- [Required action]:
Below is a listing. Write out exactly its lines between the one holding "Solpro: [282,140,317,174] ->" and the one holding "Clock: [323,351,541,636] ->", inclusive.

######

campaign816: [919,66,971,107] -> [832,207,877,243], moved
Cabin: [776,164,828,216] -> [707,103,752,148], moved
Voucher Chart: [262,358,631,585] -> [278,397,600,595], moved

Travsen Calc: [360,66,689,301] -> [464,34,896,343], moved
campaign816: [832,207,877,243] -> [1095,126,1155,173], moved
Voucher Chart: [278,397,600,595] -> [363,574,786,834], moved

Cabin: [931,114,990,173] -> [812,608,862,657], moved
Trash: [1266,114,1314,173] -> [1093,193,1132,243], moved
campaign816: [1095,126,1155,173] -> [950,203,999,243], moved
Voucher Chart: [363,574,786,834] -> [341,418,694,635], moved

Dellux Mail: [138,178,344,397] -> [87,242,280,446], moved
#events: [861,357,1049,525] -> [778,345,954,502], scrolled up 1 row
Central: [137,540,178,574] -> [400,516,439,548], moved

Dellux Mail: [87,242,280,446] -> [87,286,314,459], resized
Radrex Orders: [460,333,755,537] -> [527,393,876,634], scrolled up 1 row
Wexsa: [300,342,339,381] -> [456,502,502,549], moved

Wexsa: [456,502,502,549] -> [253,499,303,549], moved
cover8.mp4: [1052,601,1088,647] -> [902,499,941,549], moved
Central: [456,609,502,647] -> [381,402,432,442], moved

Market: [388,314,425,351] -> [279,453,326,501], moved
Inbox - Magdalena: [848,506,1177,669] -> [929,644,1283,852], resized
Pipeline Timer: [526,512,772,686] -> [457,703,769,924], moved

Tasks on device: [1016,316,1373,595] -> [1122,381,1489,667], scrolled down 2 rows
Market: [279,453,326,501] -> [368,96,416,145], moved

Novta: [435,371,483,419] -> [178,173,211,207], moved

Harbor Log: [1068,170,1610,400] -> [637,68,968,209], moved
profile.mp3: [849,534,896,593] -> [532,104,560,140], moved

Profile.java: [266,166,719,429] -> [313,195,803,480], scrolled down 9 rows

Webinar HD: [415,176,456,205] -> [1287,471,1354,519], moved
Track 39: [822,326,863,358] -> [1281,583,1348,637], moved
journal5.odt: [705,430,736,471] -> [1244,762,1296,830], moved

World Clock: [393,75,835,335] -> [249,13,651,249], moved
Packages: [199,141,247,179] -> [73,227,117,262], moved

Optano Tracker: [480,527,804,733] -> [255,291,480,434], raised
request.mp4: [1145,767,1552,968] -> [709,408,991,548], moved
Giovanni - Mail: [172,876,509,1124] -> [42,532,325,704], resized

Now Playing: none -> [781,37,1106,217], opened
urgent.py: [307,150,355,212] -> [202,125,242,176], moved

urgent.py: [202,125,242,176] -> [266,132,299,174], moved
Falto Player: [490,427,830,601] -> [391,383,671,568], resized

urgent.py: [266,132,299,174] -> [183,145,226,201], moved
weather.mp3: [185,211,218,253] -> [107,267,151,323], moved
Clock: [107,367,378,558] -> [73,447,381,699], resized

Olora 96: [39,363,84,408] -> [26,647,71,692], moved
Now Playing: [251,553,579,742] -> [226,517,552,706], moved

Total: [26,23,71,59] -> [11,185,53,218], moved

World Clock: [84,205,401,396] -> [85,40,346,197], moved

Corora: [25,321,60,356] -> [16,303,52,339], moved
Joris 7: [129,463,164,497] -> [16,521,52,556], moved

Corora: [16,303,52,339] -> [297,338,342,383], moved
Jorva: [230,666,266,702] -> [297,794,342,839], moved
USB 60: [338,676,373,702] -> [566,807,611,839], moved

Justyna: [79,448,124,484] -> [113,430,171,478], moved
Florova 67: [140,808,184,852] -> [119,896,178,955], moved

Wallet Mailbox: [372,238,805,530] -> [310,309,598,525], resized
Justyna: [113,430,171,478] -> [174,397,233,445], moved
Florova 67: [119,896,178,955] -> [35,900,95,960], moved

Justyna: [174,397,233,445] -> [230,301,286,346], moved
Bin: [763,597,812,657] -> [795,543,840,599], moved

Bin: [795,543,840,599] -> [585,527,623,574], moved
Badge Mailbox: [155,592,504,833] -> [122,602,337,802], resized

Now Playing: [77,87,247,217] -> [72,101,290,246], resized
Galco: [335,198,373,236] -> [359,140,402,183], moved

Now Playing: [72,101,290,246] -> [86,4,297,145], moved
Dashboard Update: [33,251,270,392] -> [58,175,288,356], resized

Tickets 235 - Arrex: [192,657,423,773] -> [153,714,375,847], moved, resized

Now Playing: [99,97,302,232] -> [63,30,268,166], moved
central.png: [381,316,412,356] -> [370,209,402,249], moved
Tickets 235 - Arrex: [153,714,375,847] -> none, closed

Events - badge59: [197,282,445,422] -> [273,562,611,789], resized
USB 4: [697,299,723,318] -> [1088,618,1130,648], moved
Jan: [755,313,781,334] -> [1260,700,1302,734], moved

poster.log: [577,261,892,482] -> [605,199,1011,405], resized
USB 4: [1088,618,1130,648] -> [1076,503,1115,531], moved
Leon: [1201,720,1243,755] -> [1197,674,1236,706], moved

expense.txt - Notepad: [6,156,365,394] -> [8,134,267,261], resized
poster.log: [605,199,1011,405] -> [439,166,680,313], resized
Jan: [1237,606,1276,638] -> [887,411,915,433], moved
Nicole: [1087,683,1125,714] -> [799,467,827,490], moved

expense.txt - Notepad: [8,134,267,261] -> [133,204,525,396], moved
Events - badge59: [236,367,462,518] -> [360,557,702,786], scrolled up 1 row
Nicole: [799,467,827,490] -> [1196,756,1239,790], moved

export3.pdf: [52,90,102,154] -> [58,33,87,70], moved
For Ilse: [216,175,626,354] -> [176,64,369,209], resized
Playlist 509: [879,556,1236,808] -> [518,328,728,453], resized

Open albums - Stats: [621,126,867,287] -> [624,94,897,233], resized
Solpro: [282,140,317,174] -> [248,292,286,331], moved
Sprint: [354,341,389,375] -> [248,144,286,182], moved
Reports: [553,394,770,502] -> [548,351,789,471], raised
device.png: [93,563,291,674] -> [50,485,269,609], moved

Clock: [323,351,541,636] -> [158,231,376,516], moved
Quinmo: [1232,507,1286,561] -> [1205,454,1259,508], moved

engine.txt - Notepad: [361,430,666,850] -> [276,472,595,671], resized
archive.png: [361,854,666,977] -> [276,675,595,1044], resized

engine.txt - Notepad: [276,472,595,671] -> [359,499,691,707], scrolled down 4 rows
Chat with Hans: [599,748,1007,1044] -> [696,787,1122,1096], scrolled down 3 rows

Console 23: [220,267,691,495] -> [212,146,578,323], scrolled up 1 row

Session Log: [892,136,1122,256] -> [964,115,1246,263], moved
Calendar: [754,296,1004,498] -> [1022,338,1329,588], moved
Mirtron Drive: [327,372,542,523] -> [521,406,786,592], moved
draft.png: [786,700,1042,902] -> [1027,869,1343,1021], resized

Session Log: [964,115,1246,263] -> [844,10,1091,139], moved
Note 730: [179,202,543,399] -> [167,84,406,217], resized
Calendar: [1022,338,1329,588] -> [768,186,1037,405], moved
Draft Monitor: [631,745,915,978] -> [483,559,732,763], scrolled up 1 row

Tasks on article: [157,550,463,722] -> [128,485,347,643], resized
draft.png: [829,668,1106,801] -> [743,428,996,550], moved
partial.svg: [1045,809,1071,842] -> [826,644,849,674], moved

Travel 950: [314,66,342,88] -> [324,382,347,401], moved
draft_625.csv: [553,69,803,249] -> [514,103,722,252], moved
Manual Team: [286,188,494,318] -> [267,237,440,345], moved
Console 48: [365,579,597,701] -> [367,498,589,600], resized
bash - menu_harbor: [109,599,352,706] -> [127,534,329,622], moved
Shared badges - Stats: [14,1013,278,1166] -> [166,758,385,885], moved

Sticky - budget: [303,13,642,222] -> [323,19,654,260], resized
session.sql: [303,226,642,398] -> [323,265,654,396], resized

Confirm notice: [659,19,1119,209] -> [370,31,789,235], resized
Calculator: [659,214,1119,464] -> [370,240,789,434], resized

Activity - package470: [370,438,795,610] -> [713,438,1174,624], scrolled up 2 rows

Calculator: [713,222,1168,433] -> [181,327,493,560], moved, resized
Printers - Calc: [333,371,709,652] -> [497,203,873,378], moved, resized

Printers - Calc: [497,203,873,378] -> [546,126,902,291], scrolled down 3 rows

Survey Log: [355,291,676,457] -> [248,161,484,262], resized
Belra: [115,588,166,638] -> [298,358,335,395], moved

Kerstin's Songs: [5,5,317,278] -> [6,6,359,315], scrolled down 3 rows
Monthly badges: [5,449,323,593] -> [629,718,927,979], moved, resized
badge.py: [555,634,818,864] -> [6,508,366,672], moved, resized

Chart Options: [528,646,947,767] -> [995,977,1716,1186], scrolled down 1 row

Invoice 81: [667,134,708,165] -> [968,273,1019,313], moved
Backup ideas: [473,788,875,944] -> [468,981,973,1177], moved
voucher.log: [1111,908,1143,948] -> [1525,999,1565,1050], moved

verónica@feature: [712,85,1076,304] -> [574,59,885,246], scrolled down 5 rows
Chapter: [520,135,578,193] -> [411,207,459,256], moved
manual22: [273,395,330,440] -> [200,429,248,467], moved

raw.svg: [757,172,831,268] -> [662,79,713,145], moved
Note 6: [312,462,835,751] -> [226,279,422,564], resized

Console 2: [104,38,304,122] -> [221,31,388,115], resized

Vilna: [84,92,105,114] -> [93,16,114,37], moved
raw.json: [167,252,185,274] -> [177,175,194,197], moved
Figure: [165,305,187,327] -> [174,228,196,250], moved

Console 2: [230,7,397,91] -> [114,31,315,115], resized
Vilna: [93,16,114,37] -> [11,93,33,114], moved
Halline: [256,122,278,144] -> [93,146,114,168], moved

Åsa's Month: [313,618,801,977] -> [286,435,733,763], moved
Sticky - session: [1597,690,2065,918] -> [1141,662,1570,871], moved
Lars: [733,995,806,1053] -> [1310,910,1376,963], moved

######

- [Answer for this exercise]:
Solpro: [282,140,317,174] -> [248,292,286,331], moved
Sprint: [354,341,389,375] -> [248,144,286,182], moved
Reports: [553,394,770,502] -> [548,351,789,471], raised
device.png: [93,563,291,674] -> [50,485,269,609], moved

Clock: [323,351,541,636] -> [158,231,376,516], moved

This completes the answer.